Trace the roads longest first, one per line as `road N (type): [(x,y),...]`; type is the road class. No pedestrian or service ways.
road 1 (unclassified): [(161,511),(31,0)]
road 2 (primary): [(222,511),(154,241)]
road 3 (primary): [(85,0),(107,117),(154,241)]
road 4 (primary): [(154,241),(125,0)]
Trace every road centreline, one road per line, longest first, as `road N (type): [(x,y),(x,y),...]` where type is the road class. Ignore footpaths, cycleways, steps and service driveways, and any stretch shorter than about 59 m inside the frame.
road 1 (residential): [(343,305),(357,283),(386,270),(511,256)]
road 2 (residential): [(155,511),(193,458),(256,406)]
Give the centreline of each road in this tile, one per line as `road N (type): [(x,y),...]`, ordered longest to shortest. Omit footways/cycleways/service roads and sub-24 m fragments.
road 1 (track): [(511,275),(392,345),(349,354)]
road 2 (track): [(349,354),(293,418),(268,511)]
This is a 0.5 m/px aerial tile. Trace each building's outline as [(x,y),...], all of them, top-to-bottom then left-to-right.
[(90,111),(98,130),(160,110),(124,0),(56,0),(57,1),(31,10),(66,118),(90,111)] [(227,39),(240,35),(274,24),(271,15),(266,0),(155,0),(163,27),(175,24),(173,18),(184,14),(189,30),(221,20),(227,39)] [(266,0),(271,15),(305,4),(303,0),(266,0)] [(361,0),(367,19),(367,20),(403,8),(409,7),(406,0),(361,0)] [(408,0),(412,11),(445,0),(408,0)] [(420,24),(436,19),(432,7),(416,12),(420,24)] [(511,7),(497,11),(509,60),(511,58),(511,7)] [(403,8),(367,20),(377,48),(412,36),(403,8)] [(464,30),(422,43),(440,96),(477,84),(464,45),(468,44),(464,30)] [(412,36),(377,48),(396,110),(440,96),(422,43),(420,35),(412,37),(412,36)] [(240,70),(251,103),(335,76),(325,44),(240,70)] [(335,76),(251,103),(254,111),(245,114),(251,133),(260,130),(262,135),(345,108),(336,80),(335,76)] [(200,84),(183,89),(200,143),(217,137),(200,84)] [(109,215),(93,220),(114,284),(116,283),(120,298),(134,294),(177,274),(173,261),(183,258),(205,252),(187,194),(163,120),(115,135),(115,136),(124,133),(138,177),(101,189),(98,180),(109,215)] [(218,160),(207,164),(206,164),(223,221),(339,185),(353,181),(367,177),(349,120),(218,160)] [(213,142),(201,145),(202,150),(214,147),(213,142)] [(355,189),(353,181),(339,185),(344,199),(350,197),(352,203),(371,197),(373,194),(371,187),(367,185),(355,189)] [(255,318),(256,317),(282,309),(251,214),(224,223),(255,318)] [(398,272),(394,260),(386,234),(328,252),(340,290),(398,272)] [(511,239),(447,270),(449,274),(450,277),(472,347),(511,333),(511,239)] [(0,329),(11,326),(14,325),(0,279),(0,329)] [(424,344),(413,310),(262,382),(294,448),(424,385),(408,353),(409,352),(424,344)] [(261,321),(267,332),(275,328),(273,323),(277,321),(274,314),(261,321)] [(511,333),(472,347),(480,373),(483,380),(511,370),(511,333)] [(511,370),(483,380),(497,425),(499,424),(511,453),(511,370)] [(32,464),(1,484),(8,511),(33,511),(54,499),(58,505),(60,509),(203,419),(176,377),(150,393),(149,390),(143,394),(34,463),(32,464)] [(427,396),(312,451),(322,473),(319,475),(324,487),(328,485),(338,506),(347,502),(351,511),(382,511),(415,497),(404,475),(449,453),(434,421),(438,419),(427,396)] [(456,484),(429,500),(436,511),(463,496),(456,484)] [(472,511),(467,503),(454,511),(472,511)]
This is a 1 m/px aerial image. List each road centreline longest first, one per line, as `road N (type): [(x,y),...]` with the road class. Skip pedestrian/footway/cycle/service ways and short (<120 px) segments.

+---+

Recast everything in the records from the line containing "Give the centreline" down to the line containing "road 2 (track): [(349,354),(293,418),(268,511)]" as a Markdown table with the columns Row and Line. Number each line and leave out any blank lines.

| Row | Line |
|---|---|
| 1 | Give the centreline of each road in this tile, one per line as `road N (type): [(x,y),...]`, ordered longest to shortest. Omit footways/cycleways/service roads and sub-24 m fragments. |
| 2 | road 1 (track): [(511,275),(392,345),(349,354)] |
| 3 | road 2 (track): [(349,354),(293,418),(268,511)] |